Work instructions:
Say how many lines of the data below have the word "right" in them. Add nothing else.

Scene comparison data:
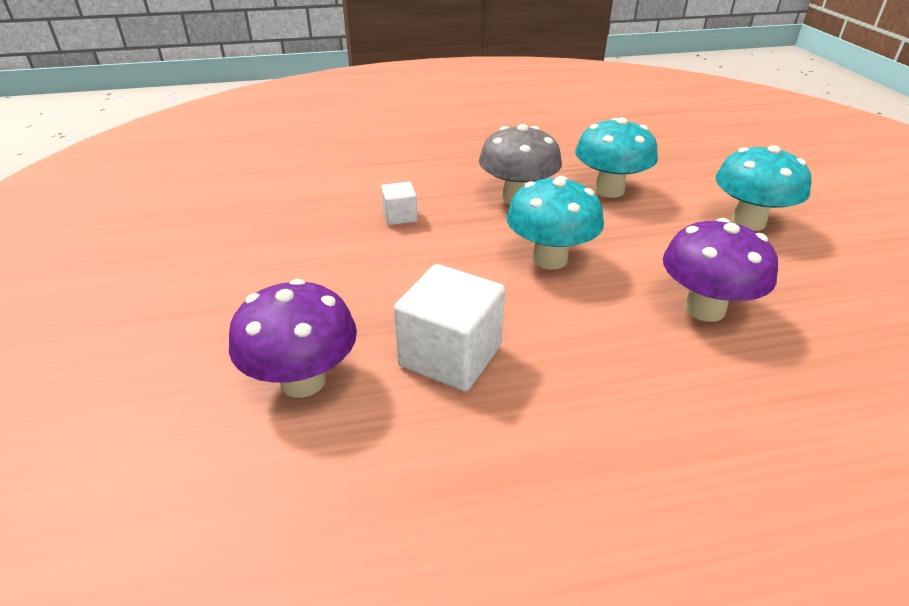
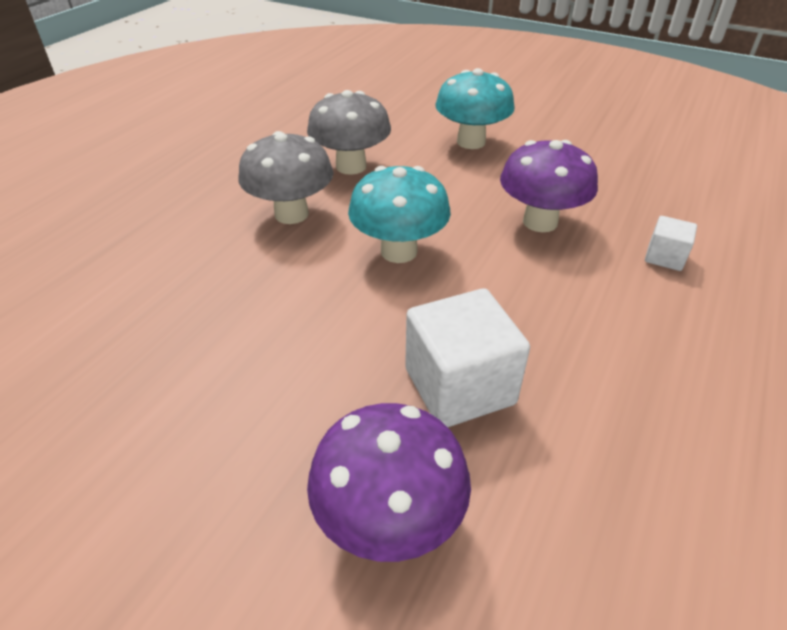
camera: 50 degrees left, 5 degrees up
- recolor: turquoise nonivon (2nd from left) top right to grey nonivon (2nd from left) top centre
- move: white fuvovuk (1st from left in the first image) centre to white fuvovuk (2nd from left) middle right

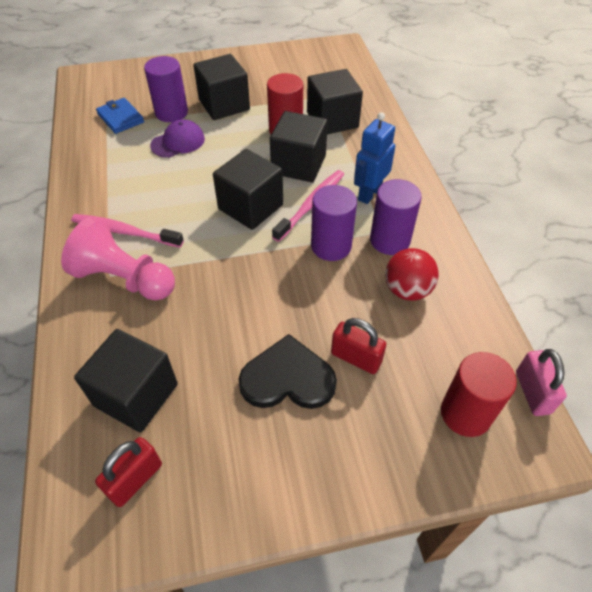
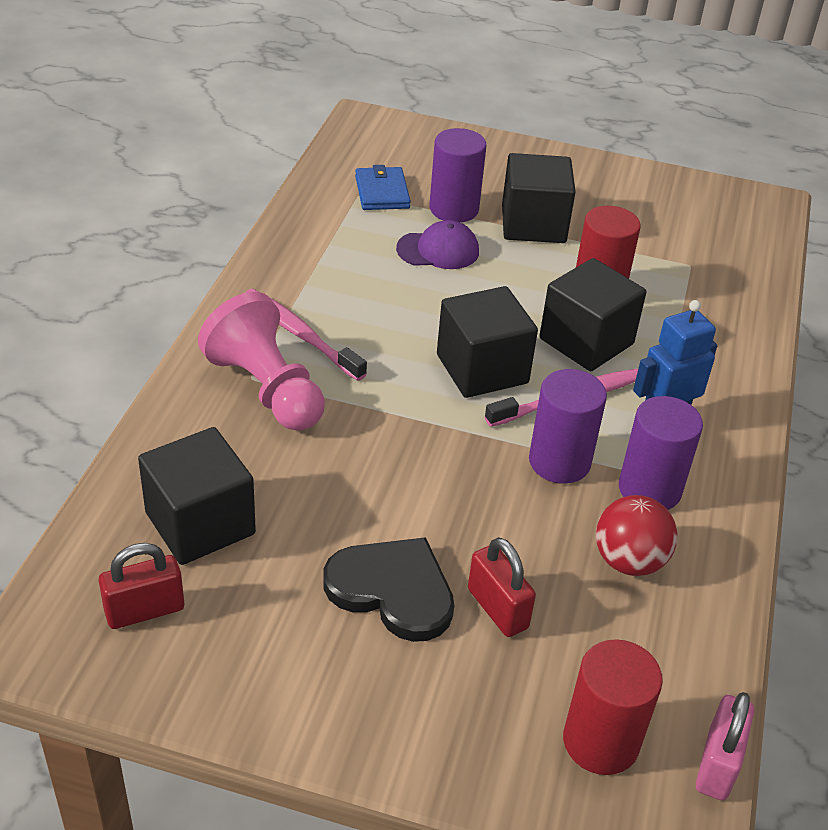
camera: 25 degrees right, 10 degrees down
- delete: black fuvovuk (5th from left) top centre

Problem solution:
3